Aim of the task. Would you please return the line containing "(454, 85) = (984, 471): purple" and all the lines after it through the end of the records below, unchanged and on their own?

(Object correspondence data)
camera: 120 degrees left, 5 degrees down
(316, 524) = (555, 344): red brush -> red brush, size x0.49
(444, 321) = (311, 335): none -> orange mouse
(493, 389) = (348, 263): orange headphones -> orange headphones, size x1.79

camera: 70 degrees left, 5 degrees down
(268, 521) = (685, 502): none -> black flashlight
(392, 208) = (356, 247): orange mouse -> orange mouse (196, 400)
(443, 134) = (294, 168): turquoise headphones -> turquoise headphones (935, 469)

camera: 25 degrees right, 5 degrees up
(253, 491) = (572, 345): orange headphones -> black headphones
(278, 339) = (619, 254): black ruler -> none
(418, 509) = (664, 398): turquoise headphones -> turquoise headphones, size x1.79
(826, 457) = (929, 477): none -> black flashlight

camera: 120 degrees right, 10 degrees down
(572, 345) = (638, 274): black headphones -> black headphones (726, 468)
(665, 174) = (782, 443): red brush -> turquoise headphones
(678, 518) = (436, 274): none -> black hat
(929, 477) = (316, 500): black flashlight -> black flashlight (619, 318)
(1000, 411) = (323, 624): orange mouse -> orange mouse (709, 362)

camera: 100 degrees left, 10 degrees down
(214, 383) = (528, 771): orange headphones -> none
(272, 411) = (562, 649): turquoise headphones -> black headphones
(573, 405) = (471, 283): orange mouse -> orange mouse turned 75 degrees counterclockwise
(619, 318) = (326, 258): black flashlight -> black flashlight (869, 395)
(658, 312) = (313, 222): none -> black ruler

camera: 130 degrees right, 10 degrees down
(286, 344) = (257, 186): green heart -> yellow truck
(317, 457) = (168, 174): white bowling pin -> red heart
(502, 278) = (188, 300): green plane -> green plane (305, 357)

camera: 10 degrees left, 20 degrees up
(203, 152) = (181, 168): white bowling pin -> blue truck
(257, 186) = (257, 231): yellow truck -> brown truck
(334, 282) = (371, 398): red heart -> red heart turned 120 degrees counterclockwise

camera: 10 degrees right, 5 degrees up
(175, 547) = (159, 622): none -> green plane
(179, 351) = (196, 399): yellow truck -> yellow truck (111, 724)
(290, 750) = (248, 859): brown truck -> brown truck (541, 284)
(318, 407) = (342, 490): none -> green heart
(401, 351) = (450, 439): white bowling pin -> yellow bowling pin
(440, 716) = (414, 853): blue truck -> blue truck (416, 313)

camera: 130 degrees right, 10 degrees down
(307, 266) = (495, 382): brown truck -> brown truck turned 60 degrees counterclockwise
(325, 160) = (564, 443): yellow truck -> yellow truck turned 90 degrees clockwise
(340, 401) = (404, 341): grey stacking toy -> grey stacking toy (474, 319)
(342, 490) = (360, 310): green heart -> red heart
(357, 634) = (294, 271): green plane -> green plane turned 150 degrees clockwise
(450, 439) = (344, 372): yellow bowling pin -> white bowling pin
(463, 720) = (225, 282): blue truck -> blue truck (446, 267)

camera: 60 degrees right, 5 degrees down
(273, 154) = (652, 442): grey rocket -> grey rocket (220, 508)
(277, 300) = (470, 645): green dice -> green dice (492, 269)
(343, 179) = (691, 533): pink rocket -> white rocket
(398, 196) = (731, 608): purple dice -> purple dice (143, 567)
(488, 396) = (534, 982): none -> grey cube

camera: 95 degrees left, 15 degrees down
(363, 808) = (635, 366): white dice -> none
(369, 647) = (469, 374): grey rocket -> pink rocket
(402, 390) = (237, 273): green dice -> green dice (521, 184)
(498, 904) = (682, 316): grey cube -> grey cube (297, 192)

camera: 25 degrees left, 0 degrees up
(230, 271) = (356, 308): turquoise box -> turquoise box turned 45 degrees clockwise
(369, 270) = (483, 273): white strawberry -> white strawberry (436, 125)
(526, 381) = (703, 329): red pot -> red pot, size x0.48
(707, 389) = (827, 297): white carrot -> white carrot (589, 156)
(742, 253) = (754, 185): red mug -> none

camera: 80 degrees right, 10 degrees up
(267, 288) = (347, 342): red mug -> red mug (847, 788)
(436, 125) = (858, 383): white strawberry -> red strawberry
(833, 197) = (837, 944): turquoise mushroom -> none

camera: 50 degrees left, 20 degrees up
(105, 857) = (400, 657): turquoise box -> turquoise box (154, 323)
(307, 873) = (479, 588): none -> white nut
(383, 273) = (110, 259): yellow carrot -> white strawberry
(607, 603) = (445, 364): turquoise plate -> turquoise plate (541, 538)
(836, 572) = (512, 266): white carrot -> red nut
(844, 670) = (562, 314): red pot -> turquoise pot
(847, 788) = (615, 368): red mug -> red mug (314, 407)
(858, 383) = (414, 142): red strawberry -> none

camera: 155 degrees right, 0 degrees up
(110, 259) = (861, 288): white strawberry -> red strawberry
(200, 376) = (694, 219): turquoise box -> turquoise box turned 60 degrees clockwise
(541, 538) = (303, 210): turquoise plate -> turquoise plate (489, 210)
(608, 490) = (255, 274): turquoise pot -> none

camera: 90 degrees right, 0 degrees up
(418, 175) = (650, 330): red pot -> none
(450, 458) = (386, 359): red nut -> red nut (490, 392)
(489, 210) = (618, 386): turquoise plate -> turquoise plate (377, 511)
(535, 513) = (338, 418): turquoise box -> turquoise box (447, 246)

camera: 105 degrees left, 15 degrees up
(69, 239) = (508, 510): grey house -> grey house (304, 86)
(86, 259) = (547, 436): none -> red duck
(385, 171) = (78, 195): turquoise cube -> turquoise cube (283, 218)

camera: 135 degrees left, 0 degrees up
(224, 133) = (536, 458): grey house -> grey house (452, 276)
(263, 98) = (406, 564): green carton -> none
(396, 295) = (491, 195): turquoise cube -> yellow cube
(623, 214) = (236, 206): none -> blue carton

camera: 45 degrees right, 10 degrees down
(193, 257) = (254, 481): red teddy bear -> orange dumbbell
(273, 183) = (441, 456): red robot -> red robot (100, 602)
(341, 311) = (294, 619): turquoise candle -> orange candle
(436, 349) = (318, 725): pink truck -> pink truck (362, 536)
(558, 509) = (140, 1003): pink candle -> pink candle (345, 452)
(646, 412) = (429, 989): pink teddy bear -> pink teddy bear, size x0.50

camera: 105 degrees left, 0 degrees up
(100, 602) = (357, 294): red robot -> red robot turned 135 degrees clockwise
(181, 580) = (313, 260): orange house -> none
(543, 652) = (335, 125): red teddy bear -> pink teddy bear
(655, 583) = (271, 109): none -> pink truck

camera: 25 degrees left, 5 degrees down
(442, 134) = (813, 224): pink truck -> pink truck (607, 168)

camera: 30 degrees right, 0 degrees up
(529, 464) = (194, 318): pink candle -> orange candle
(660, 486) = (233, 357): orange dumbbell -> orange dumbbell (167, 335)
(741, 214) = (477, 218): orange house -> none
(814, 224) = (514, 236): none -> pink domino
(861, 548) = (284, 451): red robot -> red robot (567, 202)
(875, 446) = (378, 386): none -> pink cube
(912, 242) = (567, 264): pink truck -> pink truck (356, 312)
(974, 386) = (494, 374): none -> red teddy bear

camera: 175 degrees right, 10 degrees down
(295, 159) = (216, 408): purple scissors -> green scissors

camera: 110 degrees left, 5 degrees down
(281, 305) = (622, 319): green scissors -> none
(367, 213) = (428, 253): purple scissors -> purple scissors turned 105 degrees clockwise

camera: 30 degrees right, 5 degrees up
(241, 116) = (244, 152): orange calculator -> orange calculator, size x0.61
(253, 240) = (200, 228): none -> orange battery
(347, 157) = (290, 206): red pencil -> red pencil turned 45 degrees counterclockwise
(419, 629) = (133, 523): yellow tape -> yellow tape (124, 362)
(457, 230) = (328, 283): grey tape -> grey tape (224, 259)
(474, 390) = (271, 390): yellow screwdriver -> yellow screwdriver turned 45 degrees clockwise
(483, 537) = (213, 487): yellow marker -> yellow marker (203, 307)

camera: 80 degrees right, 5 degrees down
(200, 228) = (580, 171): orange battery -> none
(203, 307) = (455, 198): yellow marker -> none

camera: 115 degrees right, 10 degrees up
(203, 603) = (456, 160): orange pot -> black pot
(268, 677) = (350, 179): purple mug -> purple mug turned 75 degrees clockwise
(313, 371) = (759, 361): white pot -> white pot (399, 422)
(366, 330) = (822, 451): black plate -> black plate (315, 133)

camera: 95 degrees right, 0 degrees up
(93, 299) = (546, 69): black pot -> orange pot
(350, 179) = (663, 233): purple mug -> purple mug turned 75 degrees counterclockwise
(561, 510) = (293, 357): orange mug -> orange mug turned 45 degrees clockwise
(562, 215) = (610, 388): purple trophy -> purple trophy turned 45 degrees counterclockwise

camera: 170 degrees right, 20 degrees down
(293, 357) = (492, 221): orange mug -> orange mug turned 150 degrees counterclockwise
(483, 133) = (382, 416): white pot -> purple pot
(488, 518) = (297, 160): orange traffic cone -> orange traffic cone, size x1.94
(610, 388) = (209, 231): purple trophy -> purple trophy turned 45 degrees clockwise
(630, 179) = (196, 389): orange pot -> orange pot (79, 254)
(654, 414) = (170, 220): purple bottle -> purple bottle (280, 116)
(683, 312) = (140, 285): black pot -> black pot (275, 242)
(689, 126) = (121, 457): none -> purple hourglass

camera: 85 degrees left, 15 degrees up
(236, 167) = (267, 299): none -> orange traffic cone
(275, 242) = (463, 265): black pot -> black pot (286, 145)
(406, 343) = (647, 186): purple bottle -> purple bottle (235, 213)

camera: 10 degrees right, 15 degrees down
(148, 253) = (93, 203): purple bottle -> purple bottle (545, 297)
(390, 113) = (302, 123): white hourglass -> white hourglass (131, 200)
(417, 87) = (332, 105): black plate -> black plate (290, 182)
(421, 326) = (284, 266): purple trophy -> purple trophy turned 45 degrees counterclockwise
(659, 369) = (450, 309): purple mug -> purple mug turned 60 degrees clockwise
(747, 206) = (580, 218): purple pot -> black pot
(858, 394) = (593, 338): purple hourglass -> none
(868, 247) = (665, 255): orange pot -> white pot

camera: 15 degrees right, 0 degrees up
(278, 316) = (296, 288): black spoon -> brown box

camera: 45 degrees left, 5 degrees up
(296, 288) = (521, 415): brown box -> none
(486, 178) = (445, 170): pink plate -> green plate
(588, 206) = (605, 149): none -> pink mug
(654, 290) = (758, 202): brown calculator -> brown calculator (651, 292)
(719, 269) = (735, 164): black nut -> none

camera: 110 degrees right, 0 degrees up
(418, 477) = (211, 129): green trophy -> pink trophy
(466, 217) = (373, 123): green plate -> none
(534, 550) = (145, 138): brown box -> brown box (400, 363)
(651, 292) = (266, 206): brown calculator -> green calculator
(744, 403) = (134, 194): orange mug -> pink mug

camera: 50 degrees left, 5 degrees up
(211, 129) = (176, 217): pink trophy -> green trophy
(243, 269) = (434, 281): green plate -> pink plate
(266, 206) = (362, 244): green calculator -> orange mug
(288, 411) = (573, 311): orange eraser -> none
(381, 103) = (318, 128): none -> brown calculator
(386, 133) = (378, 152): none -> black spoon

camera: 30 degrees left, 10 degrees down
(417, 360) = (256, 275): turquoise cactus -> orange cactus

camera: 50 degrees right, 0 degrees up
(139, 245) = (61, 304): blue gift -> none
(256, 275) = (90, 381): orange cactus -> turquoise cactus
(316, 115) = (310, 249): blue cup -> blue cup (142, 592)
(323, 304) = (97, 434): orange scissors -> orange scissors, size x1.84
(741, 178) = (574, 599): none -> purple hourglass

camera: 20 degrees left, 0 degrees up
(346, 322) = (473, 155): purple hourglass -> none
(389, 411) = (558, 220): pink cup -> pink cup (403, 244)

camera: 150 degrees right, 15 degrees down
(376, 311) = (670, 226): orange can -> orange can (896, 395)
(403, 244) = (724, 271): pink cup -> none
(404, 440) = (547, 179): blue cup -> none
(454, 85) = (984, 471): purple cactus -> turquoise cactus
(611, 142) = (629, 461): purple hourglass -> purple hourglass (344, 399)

Output for this exercise.
(454, 85) = (984, 471): purple cactus -> turquoise cactus
(611, 142) = (629, 461): purple hourglass -> purple hourglass (344, 399)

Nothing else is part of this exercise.